__The data__.
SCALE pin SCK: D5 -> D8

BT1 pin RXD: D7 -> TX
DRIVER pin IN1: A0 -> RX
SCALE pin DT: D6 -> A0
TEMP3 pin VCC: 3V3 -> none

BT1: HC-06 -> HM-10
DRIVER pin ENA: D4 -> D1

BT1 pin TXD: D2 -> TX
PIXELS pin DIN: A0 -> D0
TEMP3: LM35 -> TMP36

__Exercise aim__.
The data above needs retyping. Reproduce each line exactly.

__Answer box__.
SCALE pin SCK: D5 -> D8

BT1 pin RXD: D7 -> TX
DRIVER pin IN1: A0 -> RX
SCALE pin DT: D6 -> A0
TEMP3 pin VCC: 3V3 -> none

BT1: HC-06 -> HM-10
DRIVER pin ENA: D4 -> D1

BT1 pin TXD: D2 -> TX
PIXELS pin DIN: A0 -> D0
TEMP3: LM35 -> TMP36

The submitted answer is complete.